The expected answer is the set of lines in the data below between the line holding "green round brick" and the line holding "white plate A2 level", inclusive, written out exactly.

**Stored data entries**
=====

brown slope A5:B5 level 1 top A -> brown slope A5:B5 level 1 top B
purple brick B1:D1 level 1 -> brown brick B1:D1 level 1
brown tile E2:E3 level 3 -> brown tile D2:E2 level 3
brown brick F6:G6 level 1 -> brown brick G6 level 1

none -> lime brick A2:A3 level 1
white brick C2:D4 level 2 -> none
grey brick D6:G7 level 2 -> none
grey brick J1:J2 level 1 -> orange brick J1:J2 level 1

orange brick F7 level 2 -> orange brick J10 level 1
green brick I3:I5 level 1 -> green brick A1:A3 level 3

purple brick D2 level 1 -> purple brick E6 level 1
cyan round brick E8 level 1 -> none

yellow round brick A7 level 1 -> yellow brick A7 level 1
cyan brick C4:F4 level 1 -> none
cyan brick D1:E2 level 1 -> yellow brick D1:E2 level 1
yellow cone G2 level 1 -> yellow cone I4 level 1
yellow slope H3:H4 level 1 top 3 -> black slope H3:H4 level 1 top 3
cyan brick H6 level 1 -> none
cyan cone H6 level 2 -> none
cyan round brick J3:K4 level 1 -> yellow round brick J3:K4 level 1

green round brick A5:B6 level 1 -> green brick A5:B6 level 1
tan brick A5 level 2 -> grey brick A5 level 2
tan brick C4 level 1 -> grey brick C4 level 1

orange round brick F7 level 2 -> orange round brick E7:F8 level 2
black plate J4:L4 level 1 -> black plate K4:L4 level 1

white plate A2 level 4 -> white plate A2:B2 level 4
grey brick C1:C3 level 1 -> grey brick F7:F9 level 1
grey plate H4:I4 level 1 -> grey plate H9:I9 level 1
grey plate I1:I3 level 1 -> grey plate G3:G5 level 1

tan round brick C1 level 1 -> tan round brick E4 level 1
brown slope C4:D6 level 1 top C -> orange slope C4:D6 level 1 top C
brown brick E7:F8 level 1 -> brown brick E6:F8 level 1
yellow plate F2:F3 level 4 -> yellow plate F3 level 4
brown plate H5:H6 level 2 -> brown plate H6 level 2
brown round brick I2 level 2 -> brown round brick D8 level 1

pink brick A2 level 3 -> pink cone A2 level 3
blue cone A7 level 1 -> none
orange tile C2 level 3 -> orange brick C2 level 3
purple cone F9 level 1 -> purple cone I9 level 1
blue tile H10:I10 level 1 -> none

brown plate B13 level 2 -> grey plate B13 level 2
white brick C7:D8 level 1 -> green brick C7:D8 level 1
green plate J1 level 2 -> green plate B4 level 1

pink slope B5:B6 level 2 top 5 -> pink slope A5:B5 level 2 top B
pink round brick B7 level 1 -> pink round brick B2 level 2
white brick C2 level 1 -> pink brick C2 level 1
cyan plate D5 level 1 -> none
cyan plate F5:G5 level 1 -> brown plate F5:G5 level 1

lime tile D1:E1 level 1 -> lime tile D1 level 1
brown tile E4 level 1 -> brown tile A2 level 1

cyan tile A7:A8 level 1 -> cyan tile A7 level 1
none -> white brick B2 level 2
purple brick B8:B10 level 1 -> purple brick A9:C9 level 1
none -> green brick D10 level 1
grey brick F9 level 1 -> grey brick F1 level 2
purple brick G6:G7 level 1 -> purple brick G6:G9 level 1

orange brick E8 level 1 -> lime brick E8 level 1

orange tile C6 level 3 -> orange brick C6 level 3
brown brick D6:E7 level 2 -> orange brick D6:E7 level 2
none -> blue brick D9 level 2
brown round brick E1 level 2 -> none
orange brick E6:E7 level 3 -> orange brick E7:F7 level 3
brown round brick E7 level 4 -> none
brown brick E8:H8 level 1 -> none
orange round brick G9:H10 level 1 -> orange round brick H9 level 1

=====

**Answer area**
green round brick A5:B6 level 1 -> green brick A5:B6 level 1
tan brick A5 level 2 -> grey brick A5 level 2
tan brick C4 level 1 -> grey brick C4 level 1

orange round brick F7 level 2 -> orange round brick E7:F8 level 2
black plate J4:L4 level 1 -> black plate K4:L4 level 1

white plate A2 level 4 -> white plate A2:B2 level 4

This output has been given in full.